* _DESCRIPTION OF THE TASK_: The answer must be a single number: how many lines of the entries below include "yellow".

RECORDS START

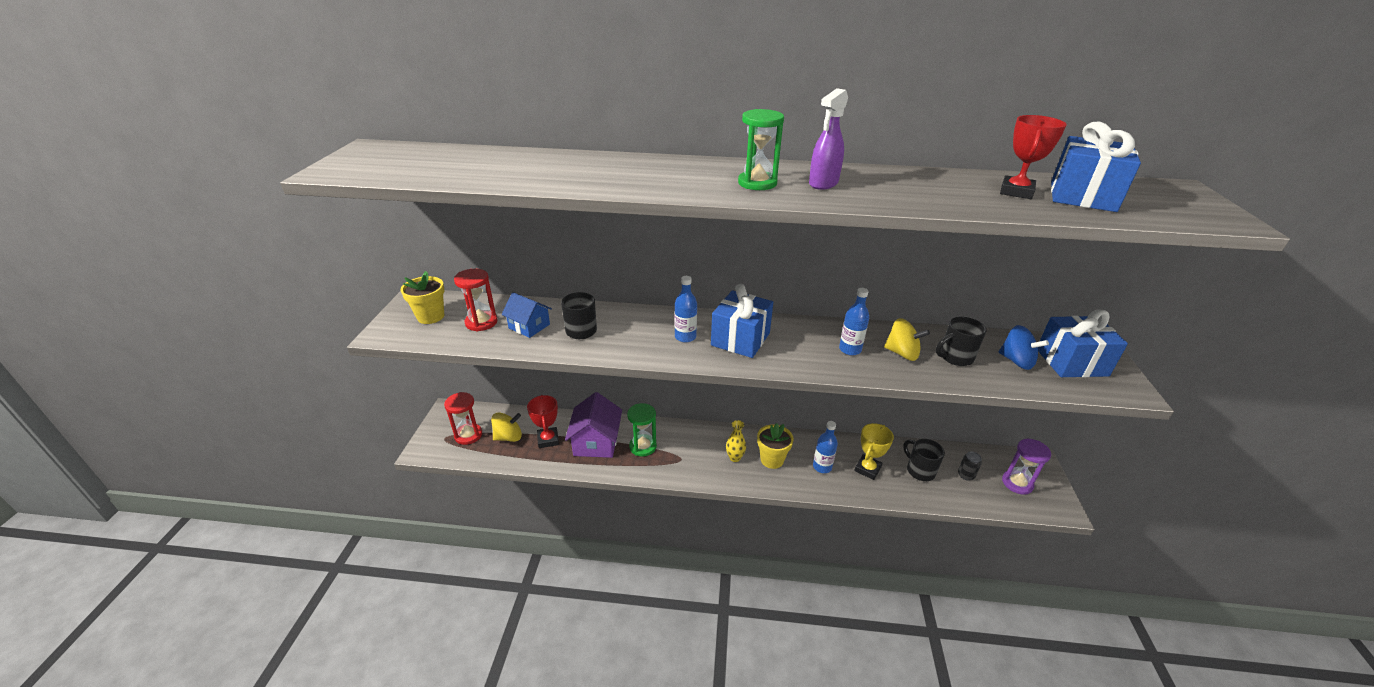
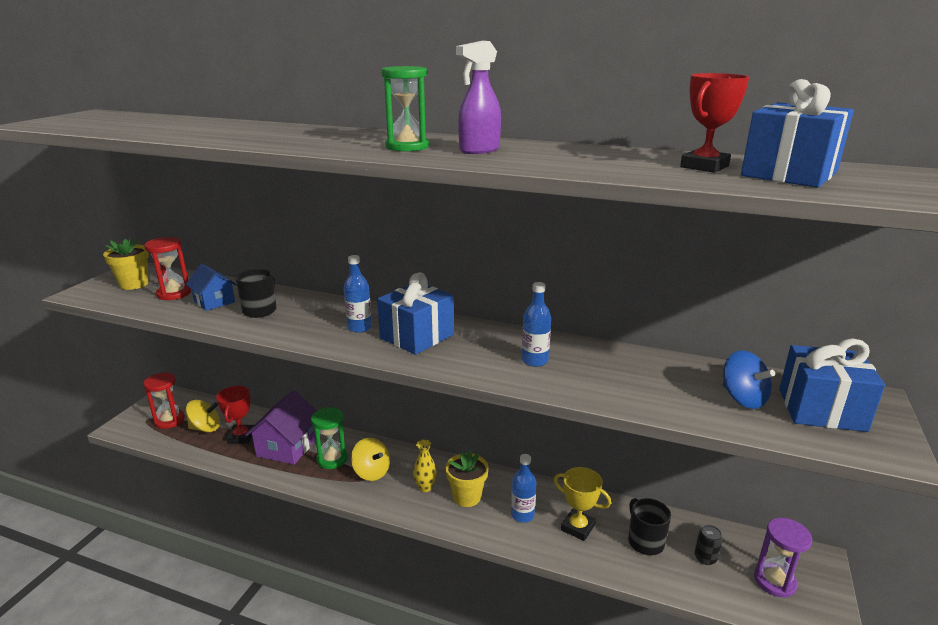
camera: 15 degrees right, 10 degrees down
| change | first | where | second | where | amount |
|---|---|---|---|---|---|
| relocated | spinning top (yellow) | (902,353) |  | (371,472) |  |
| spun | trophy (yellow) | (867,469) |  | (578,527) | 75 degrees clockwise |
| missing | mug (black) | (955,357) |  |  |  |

RECORDS END

* _OUTPUT OF THE TASK_: 2